◆ What needs to be done
Go to the line below that has "camera: 120 degrees left, 5 degrees up", print it and each line after it exactly, and stop after the line that has "blue teddy bear [369,108,414,180]"; leave out pictures.

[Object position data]

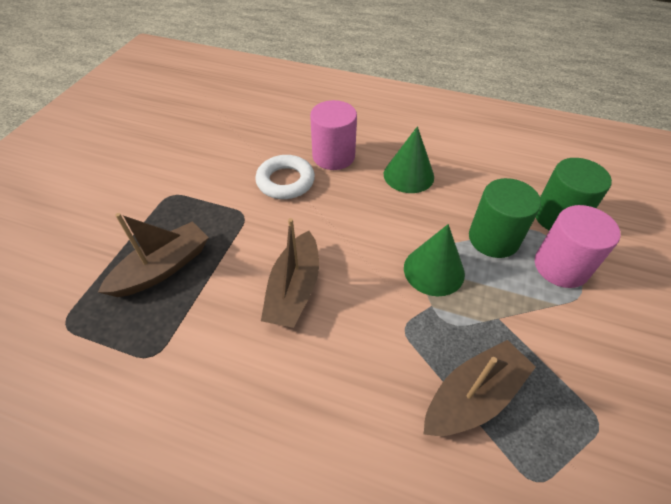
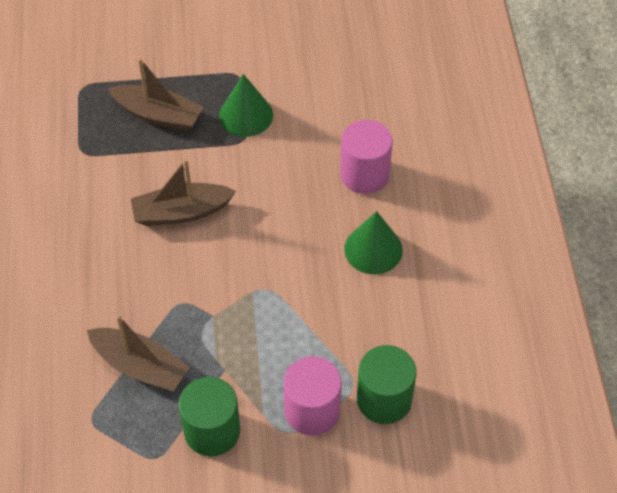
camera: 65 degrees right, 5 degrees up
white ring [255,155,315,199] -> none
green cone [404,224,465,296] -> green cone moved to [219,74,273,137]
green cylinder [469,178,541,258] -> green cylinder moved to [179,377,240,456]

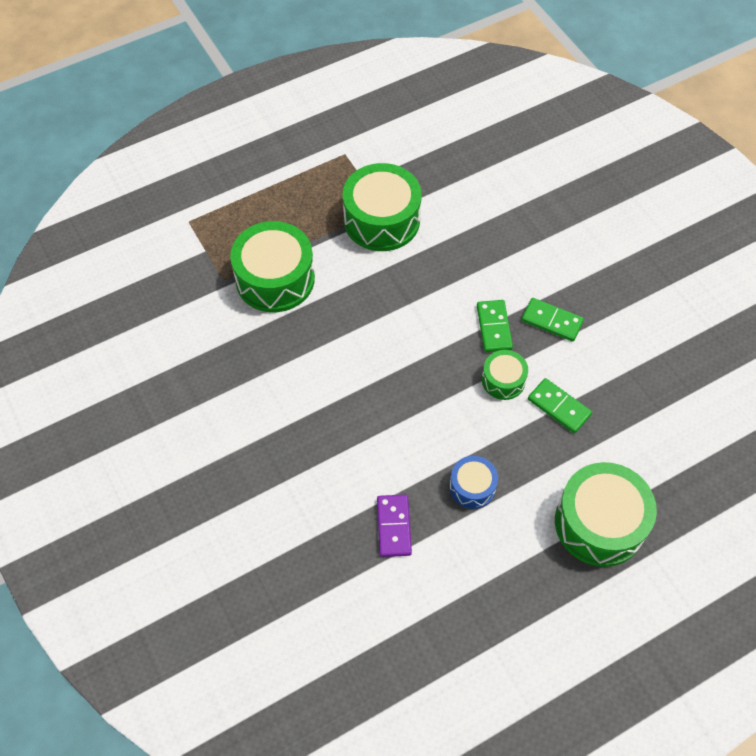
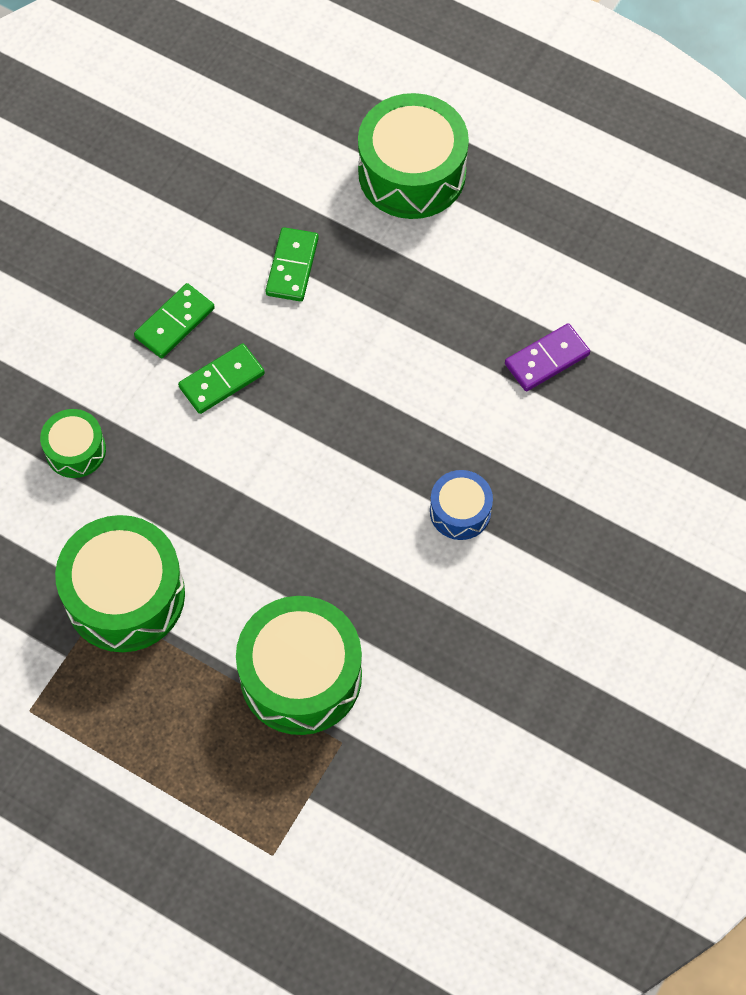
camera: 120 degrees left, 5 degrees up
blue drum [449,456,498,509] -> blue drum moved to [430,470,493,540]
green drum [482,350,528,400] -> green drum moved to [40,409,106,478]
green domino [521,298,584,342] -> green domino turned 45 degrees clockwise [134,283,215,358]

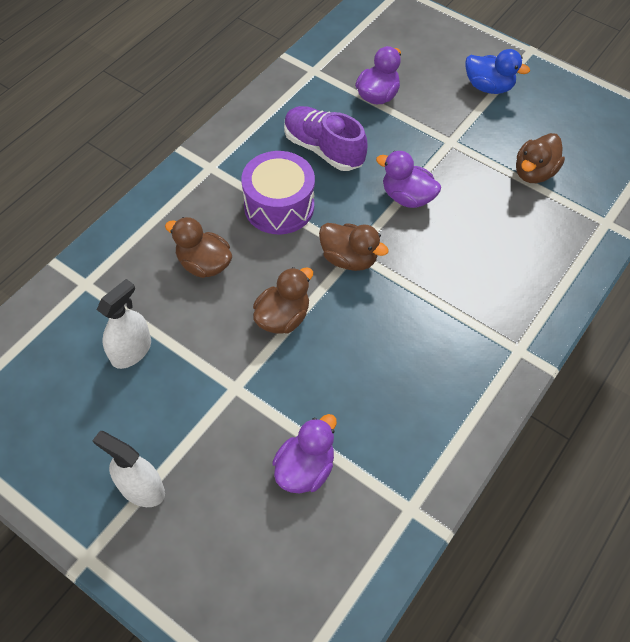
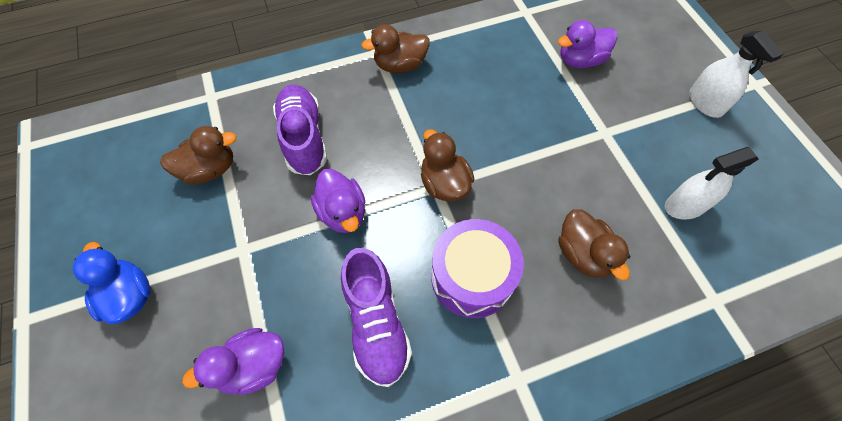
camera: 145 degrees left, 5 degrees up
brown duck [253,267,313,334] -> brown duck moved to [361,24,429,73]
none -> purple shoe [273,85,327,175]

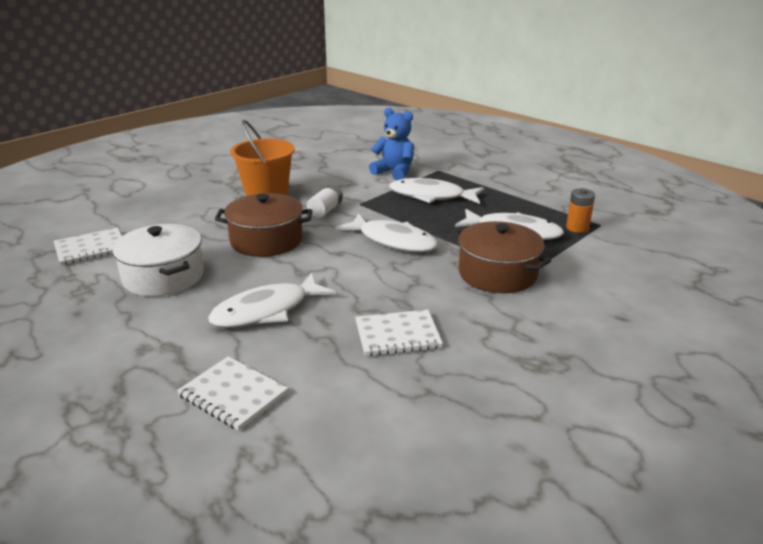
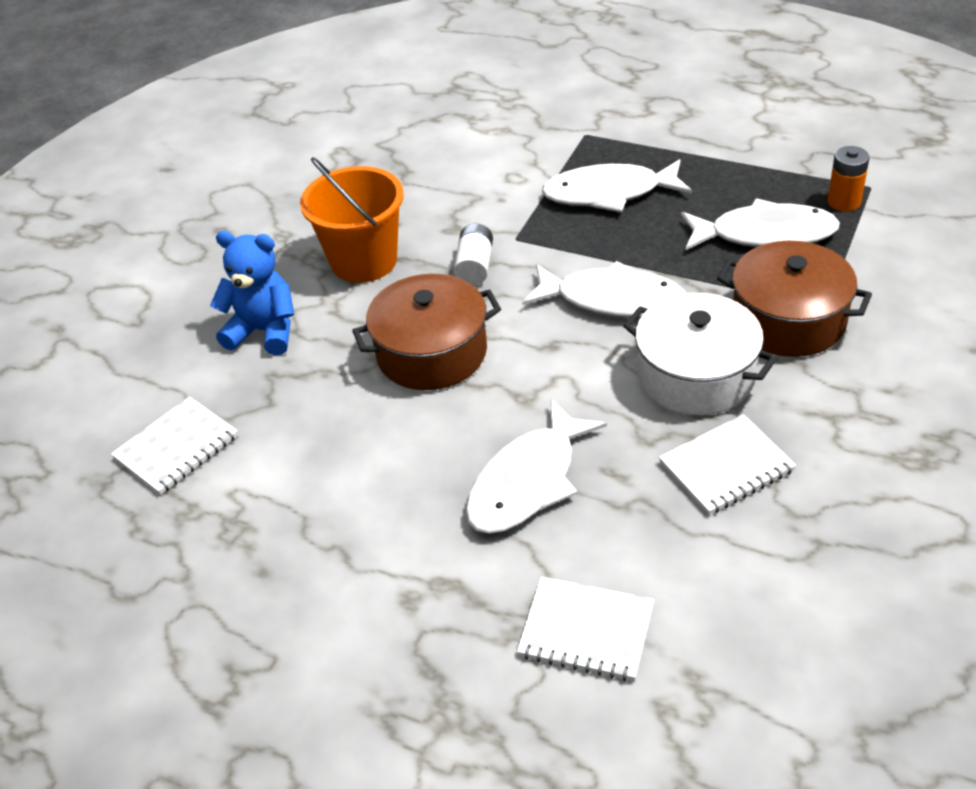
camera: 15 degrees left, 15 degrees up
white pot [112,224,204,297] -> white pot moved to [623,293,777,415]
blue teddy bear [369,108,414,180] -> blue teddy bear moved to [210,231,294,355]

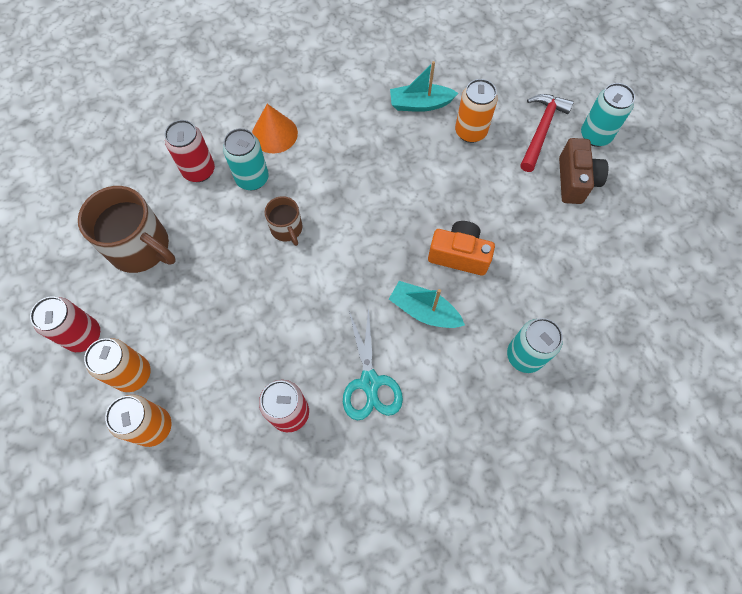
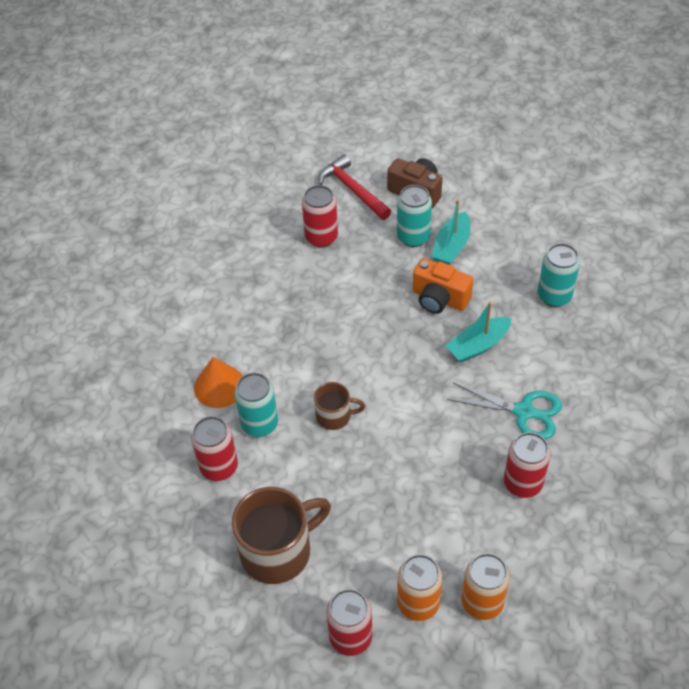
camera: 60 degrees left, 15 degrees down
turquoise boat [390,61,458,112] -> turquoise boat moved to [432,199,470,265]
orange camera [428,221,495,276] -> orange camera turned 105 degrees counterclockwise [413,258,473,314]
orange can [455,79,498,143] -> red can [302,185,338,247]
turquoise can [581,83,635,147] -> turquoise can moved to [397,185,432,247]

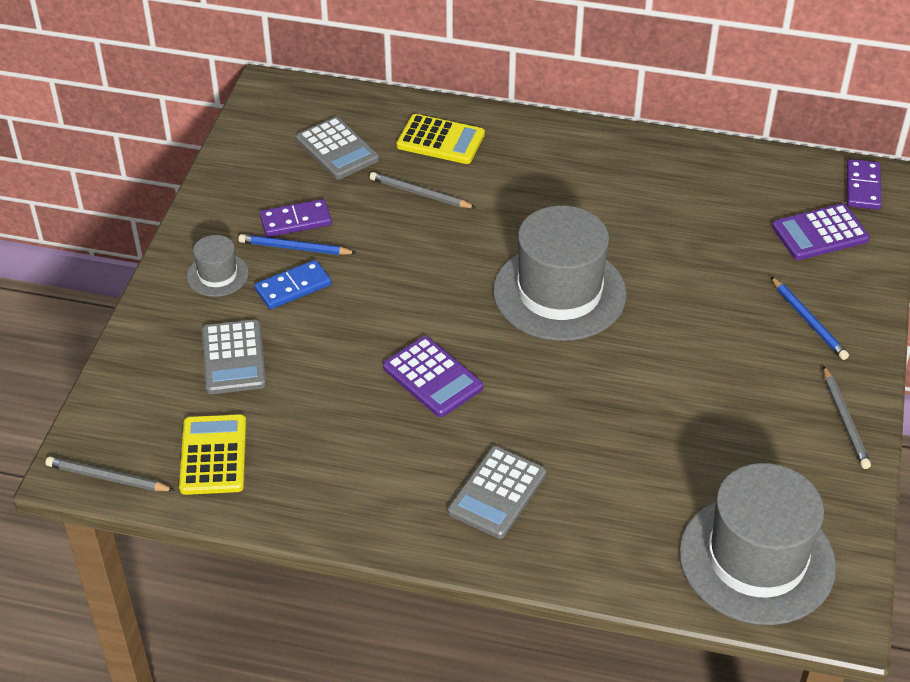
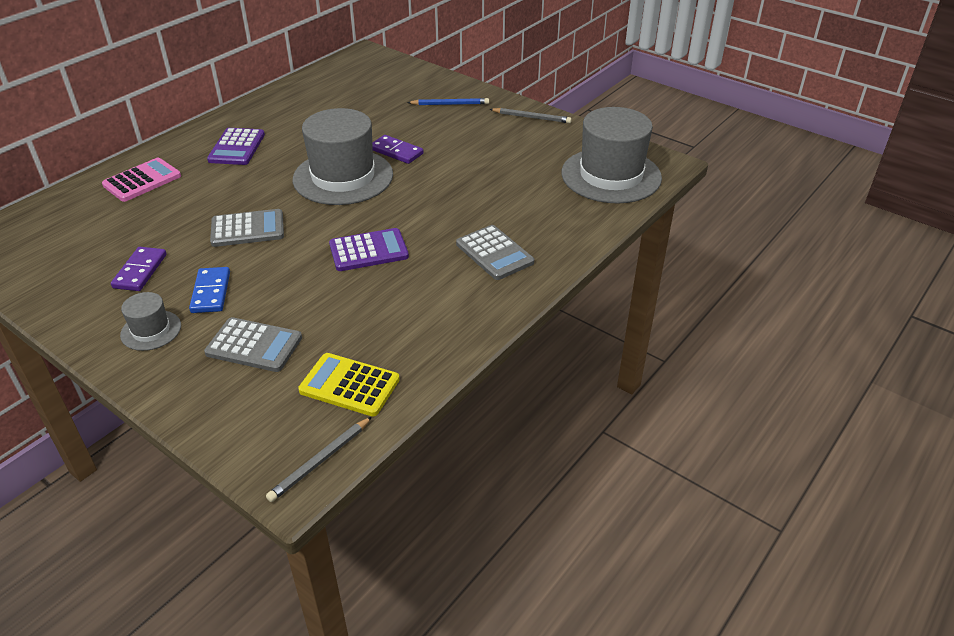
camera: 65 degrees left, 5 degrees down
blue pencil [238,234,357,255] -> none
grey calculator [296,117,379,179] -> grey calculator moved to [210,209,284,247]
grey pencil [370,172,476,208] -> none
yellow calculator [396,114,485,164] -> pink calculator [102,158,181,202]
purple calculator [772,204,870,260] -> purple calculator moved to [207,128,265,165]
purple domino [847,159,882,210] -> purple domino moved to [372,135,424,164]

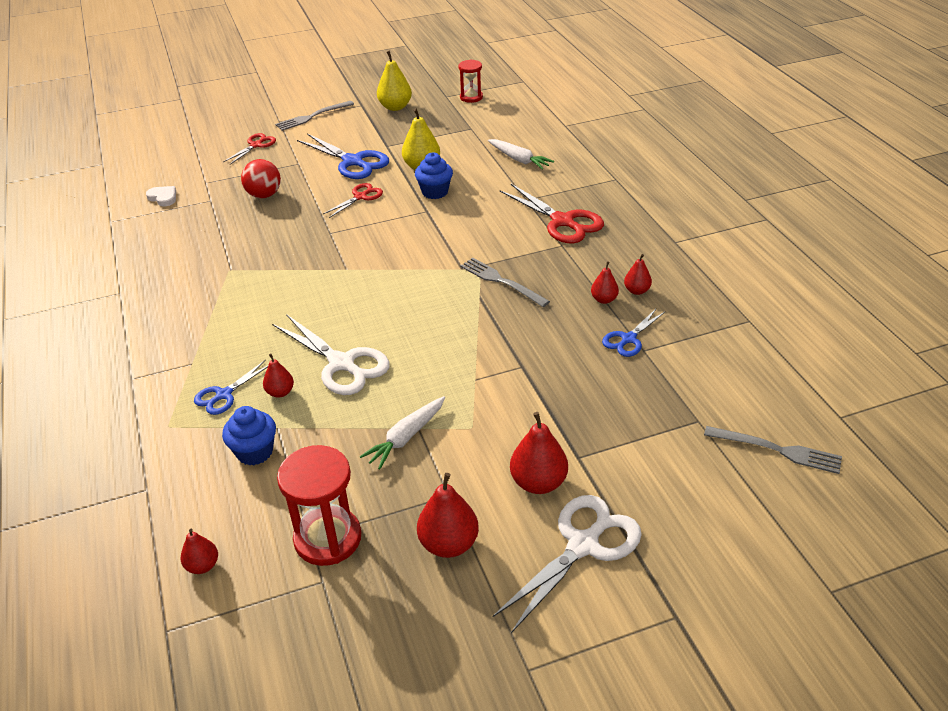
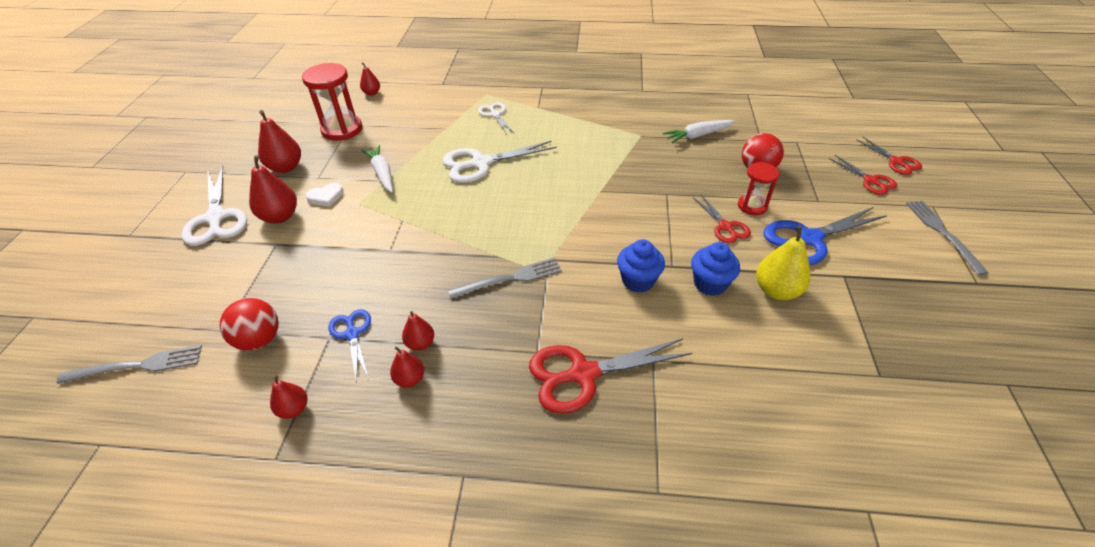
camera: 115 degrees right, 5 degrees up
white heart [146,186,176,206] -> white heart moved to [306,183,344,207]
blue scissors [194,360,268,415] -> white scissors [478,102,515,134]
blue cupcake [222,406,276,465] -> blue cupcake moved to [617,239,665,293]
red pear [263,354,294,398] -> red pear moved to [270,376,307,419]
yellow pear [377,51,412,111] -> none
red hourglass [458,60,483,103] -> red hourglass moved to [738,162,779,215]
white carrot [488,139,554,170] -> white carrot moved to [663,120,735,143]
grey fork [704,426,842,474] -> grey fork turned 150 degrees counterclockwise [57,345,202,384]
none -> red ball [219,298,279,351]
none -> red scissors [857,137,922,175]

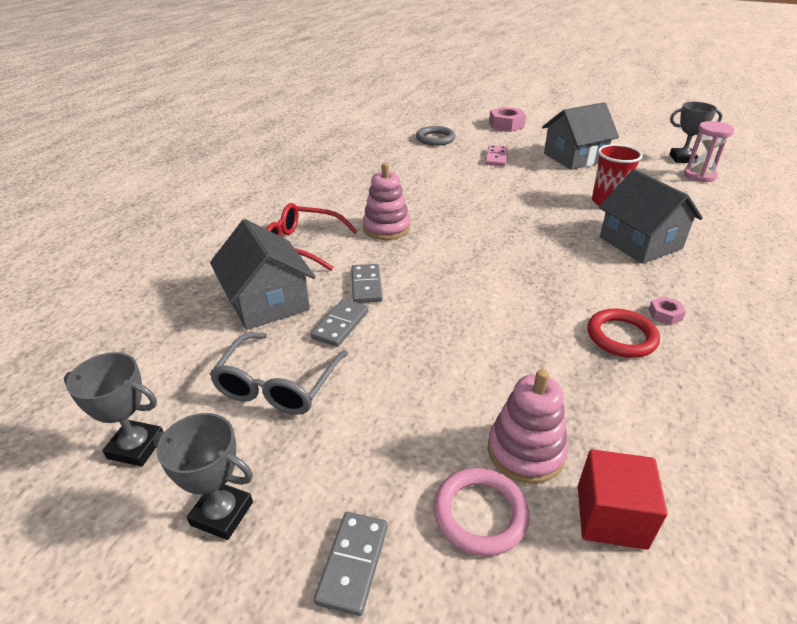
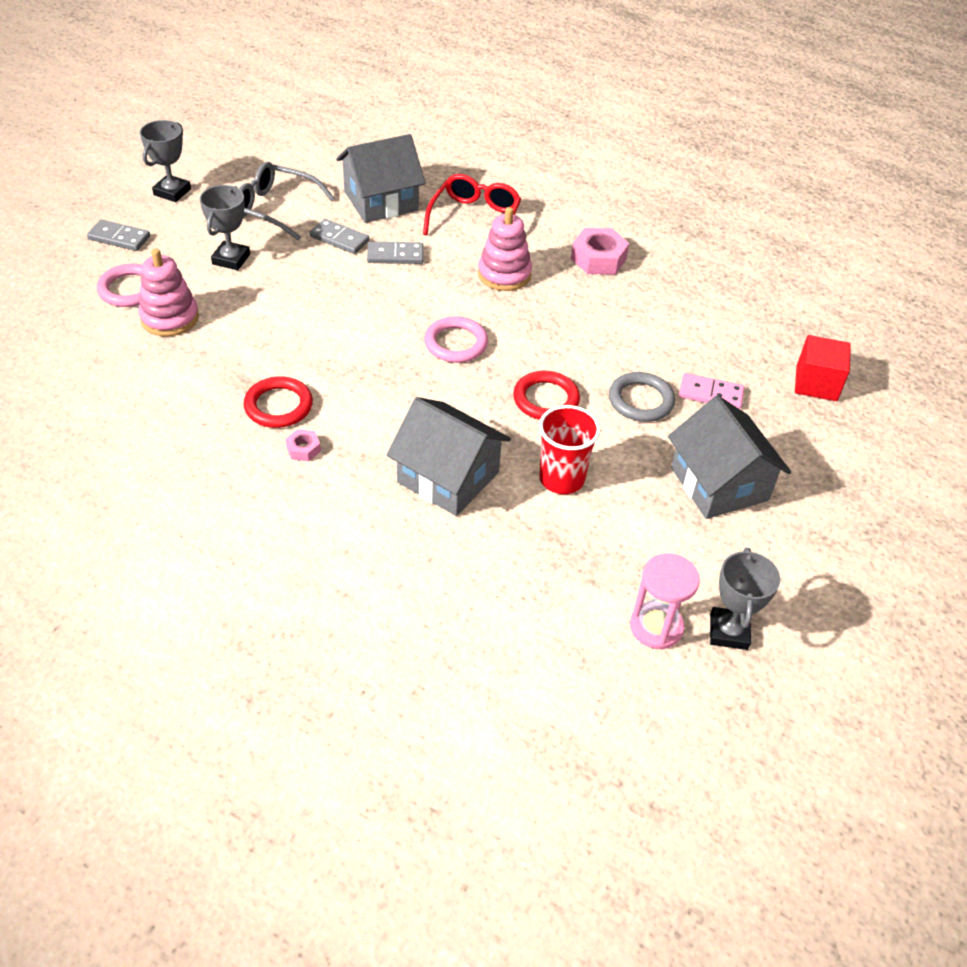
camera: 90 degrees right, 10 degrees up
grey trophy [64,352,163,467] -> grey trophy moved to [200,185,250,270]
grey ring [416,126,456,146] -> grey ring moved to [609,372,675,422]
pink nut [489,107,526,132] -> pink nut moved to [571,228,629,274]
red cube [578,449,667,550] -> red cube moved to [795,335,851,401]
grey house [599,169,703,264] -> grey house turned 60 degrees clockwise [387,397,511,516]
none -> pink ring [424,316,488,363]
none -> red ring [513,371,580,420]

◆ Written reply
camera: 120 degrees left, 5 degrees up
blue drum [449,456,498,509] -> blue drum moved to [430,470,493,540]
green drum [482,350,528,400] -> green drum moved to [40,409,106,478]
green domino [521,298,584,342] -> green domino turned 45 degrees clockwise [134,283,215,358]

camera: 145 degrees left, 5 degrees up
brown duck [253,267,313,334] -> brown duck moved to [361,24,429,73]
none -> purple shoe [273,85,327,175]

camera: 15 degrees left, 15 degrees up
white pot [112,224,204,297] -> white pot moved to [623,293,777,415]
blue teddy bear [369,108,414,180] -> blue teddy bear moved to [210,231,294,355]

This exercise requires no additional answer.